Segment Start: AVAILABLE DATA
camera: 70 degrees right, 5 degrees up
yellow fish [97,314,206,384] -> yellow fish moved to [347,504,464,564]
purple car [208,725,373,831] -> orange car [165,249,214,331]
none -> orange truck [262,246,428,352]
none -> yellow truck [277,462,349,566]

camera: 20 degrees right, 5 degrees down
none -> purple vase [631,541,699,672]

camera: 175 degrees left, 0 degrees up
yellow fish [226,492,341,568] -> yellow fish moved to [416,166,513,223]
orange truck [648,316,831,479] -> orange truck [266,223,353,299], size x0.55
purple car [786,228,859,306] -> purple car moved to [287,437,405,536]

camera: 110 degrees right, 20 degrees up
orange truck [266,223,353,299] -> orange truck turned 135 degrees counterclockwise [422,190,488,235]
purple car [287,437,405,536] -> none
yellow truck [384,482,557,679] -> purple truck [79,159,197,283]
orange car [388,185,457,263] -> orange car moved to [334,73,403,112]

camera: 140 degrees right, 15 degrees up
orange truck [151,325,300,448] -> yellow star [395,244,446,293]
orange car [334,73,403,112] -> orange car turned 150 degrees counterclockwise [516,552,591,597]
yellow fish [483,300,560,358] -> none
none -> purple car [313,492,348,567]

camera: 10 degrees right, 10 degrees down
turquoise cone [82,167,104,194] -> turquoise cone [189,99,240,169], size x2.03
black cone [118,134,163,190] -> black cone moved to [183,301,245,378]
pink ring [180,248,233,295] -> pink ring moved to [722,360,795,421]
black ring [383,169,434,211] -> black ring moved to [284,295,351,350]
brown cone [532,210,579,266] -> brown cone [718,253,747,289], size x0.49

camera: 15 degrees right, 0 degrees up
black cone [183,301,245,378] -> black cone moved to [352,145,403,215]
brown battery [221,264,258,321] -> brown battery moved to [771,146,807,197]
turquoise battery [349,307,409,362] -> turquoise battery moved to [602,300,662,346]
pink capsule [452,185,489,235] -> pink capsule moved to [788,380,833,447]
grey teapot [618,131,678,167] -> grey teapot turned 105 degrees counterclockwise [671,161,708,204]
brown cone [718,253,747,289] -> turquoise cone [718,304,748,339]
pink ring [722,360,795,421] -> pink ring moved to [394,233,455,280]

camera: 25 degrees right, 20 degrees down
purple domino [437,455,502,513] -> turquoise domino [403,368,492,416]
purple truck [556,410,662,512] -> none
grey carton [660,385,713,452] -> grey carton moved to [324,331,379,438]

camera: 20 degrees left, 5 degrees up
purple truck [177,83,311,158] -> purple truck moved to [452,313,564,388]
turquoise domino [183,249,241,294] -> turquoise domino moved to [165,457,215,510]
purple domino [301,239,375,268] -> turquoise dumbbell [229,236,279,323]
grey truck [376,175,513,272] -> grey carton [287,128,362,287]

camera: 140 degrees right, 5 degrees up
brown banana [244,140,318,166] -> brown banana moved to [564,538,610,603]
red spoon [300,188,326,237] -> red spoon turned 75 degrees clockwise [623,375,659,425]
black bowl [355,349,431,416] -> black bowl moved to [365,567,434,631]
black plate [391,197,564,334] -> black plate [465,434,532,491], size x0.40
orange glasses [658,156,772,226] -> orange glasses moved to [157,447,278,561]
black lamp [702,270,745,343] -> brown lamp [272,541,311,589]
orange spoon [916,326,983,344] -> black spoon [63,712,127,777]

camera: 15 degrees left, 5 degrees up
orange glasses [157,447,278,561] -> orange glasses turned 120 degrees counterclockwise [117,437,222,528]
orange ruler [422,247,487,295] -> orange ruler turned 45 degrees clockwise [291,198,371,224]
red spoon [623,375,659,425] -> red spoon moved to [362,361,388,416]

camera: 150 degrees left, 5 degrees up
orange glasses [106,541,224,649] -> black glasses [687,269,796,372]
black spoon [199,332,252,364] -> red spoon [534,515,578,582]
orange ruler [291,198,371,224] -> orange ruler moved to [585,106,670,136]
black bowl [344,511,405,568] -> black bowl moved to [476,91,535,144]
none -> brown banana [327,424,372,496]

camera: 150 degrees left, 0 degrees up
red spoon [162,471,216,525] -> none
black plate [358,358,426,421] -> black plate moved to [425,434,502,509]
Segment End: AVAILABLE DATA
## WHAT YOU ARE ASKED TO DO
Output all lines from the beginning of the data up to the line holding "orange truck [648,316,831,479]", that line included, exactly as written.

## RESULT OF THIS EXERCISE
camera: 70 degrees right, 5 degrees up
yellow fish [97,314,206,384] -> yellow fish moved to [347,504,464,564]
purple car [208,725,373,831] -> orange car [165,249,214,331]
none -> orange truck [262,246,428,352]
none -> yellow truck [277,462,349,566]

camera: 20 degrees right, 5 degrees down
none -> purple vase [631,541,699,672]

camera: 175 degrees left, 0 degrees up
yellow fish [226,492,341,568] -> yellow fish moved to [416,166,513,223]
orange truck [648,316,831,479] -> orange truck [266,223,353,299], size x0.55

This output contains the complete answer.